A run of records
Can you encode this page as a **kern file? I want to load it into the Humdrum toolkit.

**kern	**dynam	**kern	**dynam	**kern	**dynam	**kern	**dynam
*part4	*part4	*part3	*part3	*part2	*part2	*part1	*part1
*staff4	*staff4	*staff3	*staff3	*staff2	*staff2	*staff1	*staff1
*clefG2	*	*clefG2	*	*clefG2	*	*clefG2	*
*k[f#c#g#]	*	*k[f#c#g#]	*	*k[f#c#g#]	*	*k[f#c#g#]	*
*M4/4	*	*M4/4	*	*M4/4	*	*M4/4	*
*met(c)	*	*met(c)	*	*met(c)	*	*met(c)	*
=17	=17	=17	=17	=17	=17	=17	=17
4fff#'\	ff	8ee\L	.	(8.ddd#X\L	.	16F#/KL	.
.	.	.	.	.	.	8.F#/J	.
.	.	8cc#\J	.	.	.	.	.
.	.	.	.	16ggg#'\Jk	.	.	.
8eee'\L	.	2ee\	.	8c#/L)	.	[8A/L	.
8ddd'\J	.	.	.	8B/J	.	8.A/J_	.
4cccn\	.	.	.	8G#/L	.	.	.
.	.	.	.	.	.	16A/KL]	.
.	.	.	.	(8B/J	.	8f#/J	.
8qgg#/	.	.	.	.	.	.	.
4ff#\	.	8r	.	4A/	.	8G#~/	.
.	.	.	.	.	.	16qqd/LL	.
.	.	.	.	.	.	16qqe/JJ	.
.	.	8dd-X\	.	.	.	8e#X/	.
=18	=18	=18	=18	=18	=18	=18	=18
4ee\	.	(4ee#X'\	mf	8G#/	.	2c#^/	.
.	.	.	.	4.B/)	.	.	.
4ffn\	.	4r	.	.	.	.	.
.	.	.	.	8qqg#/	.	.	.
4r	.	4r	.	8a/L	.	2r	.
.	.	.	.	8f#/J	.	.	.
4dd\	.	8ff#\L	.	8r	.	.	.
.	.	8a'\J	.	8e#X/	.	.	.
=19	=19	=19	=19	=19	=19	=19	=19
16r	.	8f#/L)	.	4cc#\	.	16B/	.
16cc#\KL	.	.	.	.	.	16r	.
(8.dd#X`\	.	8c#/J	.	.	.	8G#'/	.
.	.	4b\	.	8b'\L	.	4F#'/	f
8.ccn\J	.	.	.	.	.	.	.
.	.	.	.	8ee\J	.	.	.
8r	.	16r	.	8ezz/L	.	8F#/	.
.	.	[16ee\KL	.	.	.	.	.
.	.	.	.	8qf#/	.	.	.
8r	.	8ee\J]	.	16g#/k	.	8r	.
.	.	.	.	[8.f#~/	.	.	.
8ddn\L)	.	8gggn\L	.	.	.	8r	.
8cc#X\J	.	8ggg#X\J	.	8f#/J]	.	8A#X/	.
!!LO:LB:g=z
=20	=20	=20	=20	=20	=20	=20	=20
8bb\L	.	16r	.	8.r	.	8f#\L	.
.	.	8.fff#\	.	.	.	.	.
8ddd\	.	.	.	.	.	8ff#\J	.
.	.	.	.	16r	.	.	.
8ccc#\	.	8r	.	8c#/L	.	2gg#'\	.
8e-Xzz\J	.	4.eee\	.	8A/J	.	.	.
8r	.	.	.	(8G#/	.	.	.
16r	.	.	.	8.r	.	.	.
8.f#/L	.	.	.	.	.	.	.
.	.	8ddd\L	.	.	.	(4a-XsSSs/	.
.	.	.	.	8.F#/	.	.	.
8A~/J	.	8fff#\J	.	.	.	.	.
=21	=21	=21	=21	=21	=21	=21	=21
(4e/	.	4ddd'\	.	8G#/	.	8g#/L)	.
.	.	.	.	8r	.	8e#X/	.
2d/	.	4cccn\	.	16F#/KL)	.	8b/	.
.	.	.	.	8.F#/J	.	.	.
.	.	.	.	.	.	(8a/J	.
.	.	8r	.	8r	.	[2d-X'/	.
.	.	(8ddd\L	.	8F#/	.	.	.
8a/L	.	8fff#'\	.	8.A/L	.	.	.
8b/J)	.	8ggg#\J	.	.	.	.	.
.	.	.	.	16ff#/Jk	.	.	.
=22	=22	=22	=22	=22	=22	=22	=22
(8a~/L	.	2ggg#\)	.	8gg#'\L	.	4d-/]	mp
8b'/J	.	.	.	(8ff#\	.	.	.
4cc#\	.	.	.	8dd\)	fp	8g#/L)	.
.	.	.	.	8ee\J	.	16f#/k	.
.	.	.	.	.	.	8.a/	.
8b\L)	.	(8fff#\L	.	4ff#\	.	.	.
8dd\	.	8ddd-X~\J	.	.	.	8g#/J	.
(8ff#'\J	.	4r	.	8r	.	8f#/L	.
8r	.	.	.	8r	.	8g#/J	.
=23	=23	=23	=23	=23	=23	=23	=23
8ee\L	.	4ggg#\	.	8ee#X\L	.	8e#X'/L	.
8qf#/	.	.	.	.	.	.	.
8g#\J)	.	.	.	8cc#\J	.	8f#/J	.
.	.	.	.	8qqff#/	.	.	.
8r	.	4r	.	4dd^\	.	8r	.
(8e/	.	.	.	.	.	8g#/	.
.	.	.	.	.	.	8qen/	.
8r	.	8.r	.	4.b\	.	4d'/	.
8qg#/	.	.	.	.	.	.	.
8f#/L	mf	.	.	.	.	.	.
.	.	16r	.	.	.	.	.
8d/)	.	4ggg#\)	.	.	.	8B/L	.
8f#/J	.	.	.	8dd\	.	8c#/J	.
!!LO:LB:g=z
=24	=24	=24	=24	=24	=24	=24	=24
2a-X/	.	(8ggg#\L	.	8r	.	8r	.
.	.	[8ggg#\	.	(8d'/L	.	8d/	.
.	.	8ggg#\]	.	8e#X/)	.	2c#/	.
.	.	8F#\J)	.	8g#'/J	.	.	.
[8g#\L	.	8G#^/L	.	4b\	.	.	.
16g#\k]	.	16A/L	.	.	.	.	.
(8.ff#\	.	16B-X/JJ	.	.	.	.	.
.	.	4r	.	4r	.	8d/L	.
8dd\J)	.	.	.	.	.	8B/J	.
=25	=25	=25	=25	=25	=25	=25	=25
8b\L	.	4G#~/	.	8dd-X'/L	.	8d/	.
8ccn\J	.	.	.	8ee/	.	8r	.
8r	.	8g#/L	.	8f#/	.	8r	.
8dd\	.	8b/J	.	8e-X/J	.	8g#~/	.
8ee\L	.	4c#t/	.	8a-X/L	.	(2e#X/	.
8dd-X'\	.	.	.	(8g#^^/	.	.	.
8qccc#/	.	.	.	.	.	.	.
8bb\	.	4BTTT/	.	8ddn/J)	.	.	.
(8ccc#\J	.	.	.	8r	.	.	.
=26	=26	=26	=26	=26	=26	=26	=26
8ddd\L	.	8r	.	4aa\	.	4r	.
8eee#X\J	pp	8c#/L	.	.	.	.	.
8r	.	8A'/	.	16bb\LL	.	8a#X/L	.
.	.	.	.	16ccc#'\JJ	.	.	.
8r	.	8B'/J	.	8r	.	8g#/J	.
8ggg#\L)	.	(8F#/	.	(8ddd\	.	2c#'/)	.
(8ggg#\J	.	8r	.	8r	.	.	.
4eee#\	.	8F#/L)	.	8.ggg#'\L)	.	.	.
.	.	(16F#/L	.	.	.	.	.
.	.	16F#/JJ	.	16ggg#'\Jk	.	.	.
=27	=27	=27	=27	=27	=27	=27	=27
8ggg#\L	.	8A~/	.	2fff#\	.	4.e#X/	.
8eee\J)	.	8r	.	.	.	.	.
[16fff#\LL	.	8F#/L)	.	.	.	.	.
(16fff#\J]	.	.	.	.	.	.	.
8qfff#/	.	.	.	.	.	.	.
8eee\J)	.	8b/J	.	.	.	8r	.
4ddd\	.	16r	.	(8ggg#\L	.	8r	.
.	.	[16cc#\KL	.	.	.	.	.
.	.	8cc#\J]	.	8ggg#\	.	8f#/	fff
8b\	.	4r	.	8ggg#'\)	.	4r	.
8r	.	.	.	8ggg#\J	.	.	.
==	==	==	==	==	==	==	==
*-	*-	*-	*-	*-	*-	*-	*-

→ **PROBLEM**
Please pull out every line of the material above that contains the string "kern". Case counts.

→ **RESULT BELOW**
Can you encode this page as a **kern file? I want to load it into the Humdrum toolkit.
**kern	**dynam	**kern	**dynam	**kern	**dynam	**kern	**dynam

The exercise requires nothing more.